____ DATASET EXCERPT
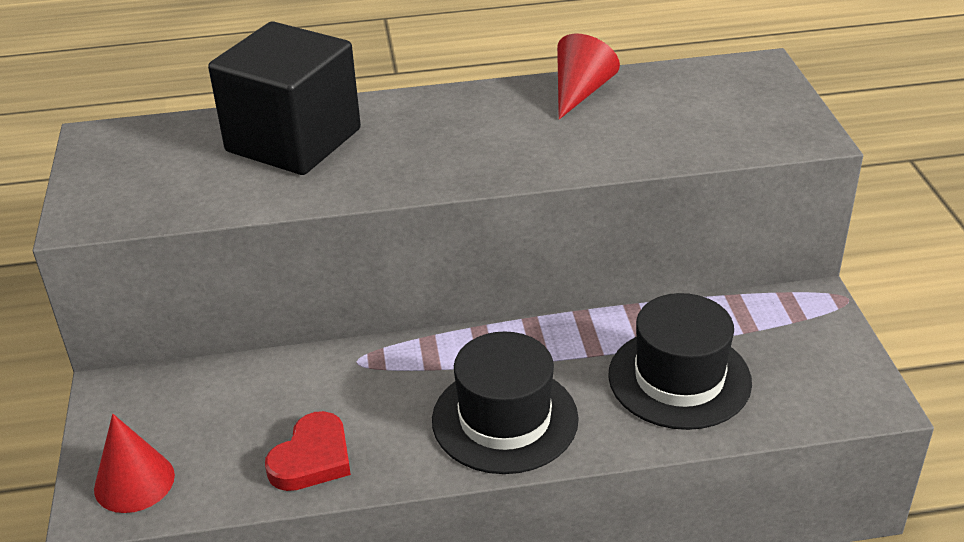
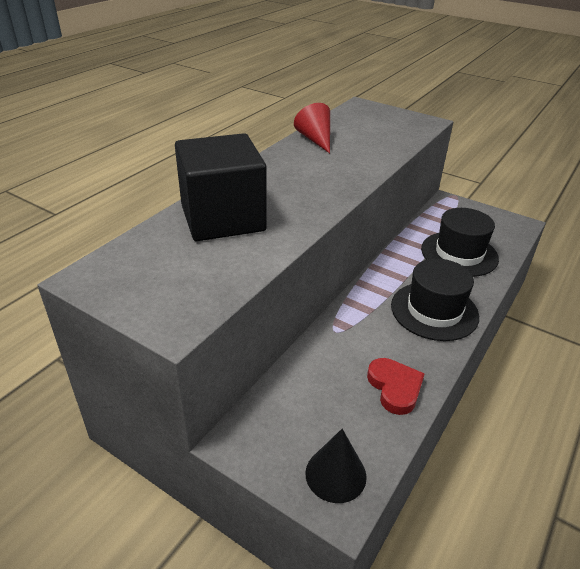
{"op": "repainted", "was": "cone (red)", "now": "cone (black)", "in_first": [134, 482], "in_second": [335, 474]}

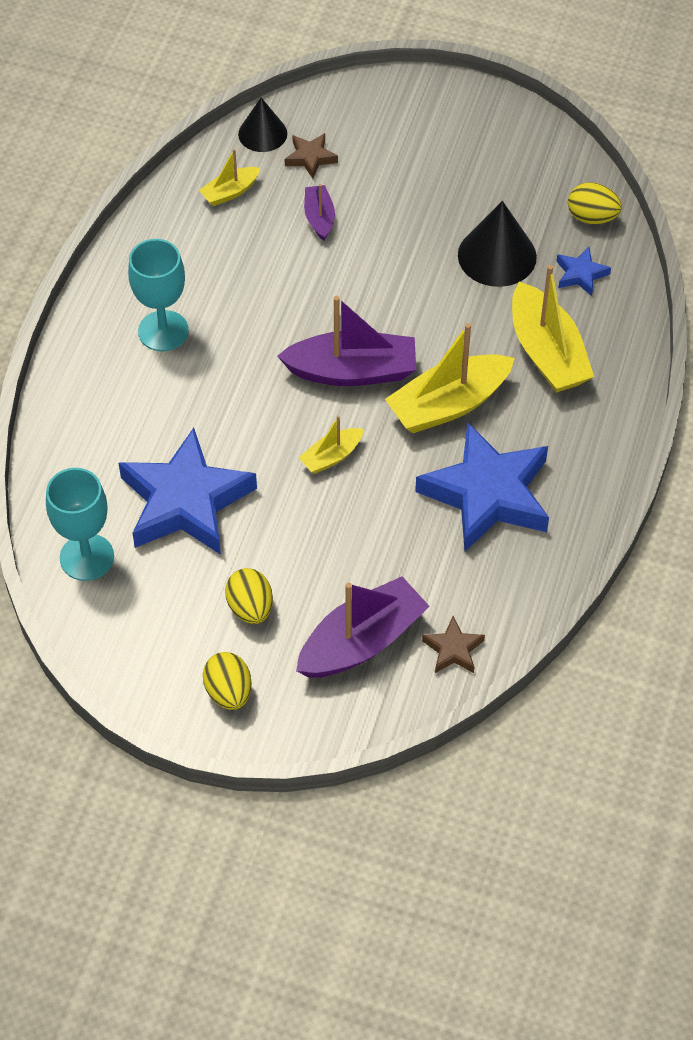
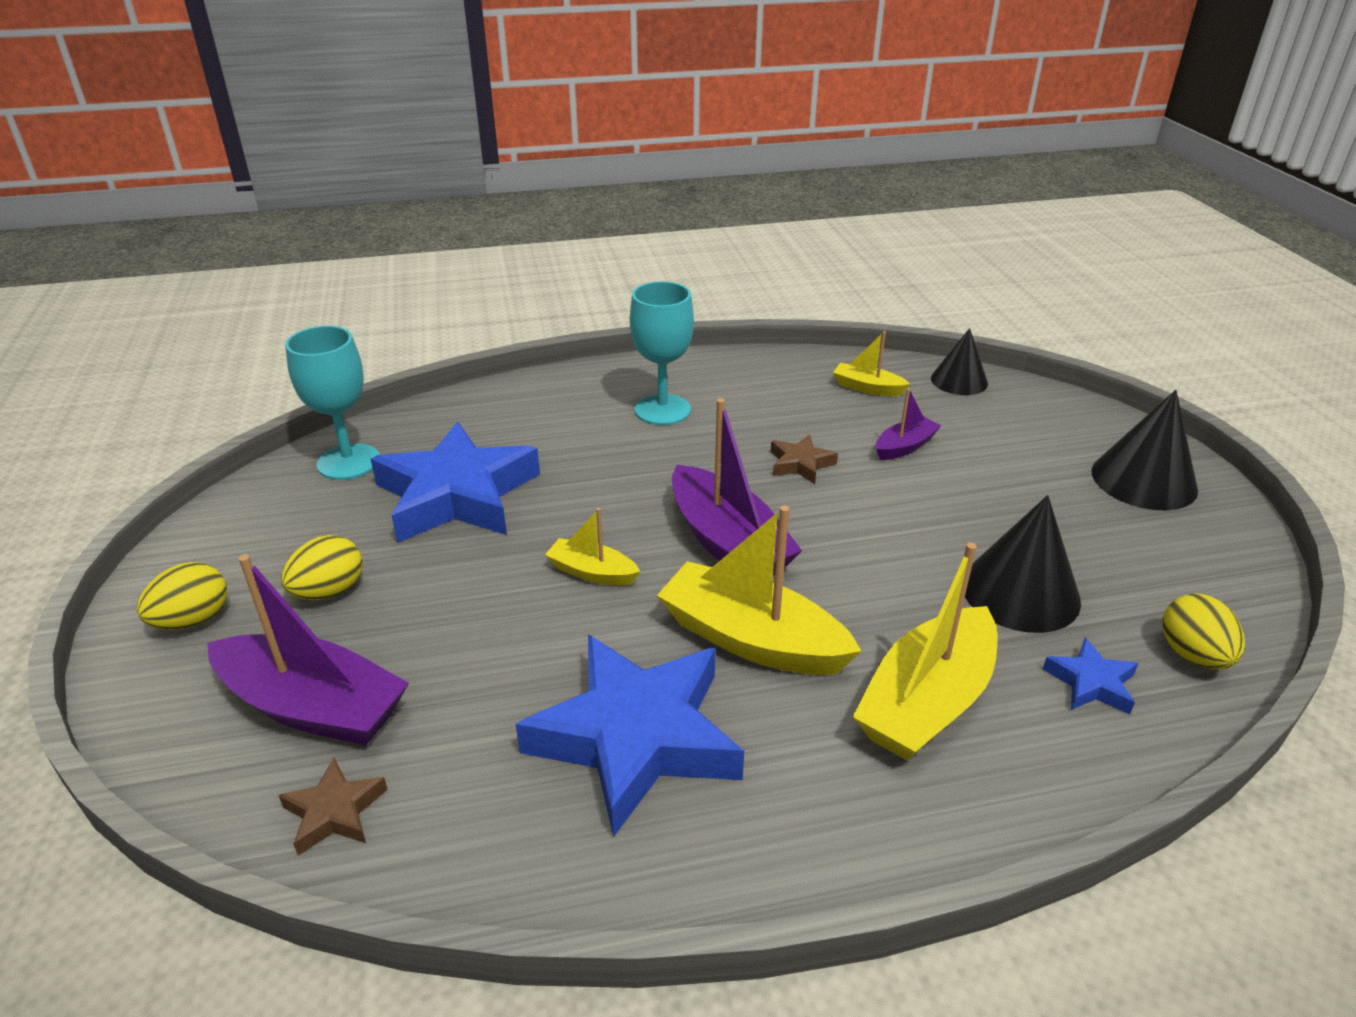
{"op": "shifted", "was": "star (brown)", "in_first": [310, 158], "in_second": [800, 464]}
{"op": "new", "now": "cone (black)", "in_second": [1144, 480]}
________
▶ _WHAT YOU SHOULD DO_:
Please retype the material above exactly, and omit its images.

▶ _REPLY_:
{"op": "repainted", "was": "cone (red)", "now": "cone (black)", "in_first": [134, 482], "in_second": [335, 474]}

{"op": "shifted", "was": "star (brown)", "in_first": [310, 158], "in_second": [800, 464]}
{"op": "new", "now": "cone (black)", "in_second": [1144, 480]}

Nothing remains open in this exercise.